Task instructions
Pictures do not belong in your copy. Repeat all the other data exactly.

** Opening Extracted records block **

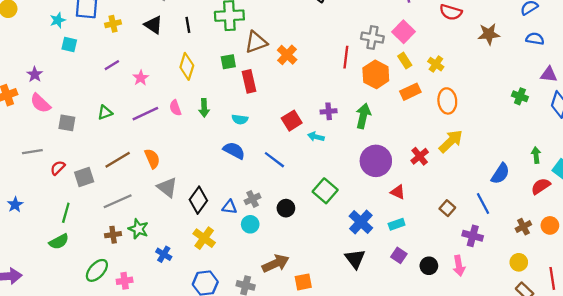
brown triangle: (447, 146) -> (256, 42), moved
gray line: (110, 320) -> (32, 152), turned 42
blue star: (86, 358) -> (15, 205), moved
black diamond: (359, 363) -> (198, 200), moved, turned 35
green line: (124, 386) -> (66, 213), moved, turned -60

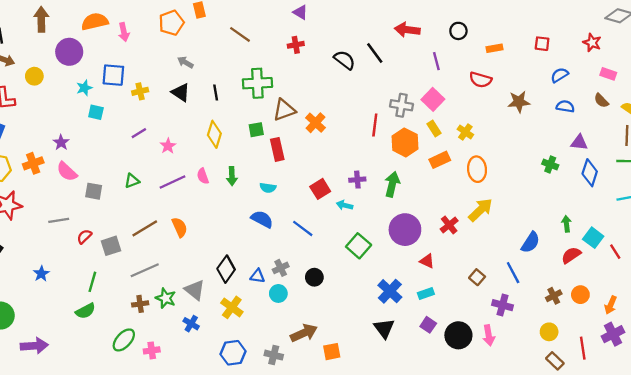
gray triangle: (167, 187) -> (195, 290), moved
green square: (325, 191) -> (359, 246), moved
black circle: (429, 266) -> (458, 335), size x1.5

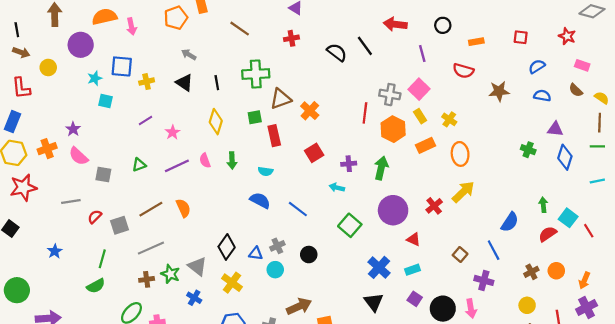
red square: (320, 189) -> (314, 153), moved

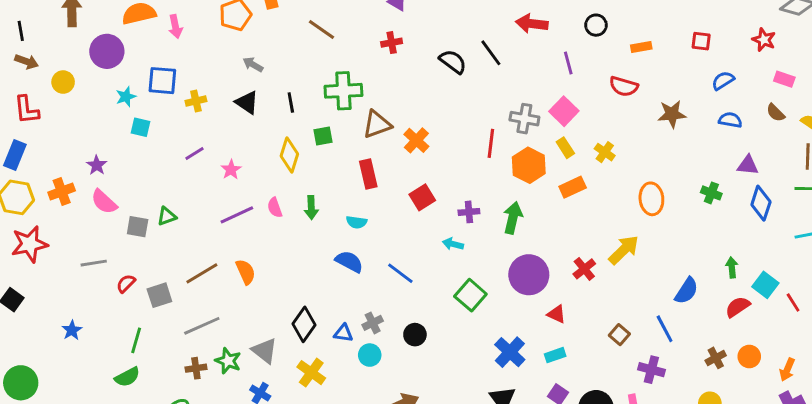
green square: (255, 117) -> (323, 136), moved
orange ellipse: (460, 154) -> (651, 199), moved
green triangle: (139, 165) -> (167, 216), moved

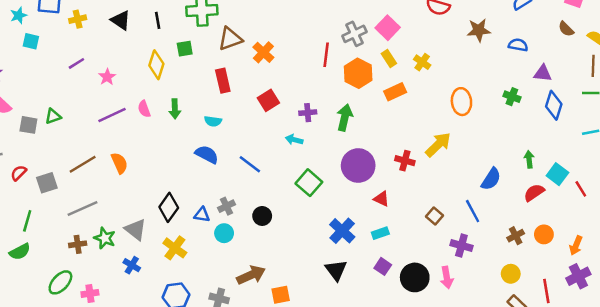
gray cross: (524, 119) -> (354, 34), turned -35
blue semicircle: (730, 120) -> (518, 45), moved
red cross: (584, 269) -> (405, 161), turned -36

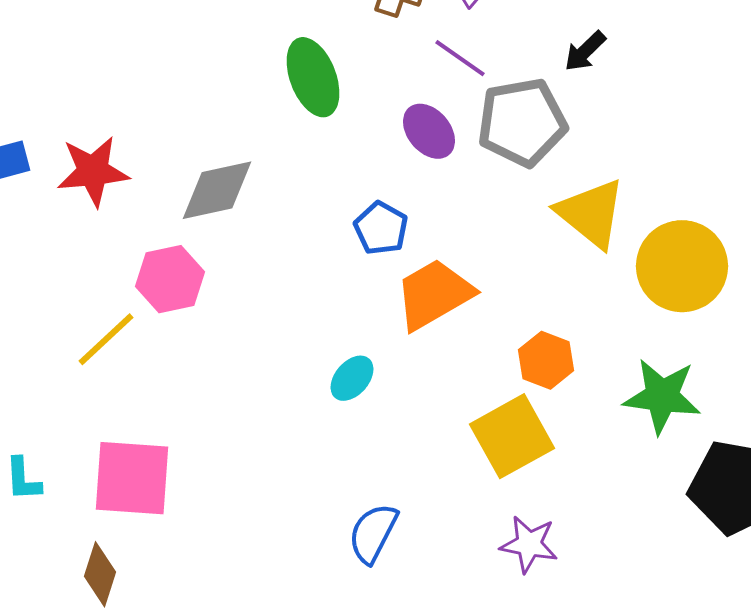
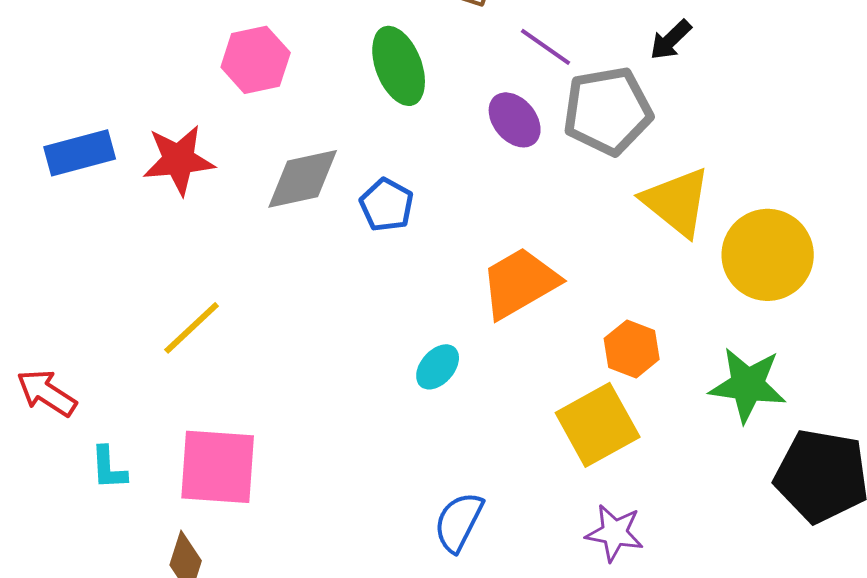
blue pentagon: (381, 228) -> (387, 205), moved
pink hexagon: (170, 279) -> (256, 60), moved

** Closing Extracted records block **

Output
brown triangle: (447, 146) -> (256, 42), moved
gray line: (110, 320) -> (32, 152), turned 42
blue star: (86, 358) -> (15, 205), moved
black diamond: (359, 363) -> (198, 200), moved, turned 35
green line: (124, 386) -> (66, 213), moved, turned -60

gray triangle: (167, 187) -> (195, 290), moved
green square: (325, 191) -> (359, 246), moved
black circle: (429, 266) -> (458, 335), size x1.5

red square: (320, 189) -> (314, 153), moved

green square: (255, 117) -> (323, 136), moved
orange ellipse: (460, 154) -> (651, 199), moved
green triangle: (139, 165) -> (167, 216), moved

gray cross: (524, 119) -> (354, 34), turned -35
blue semicircle: (730, 120) -> (518, 45), moved
red cross: (584, 269) -> (405, 161), turned -36

blue pentagon: (381, 228) -> (387, 205), moved
pink hexagon: (170, 279) -> (256, 60), moved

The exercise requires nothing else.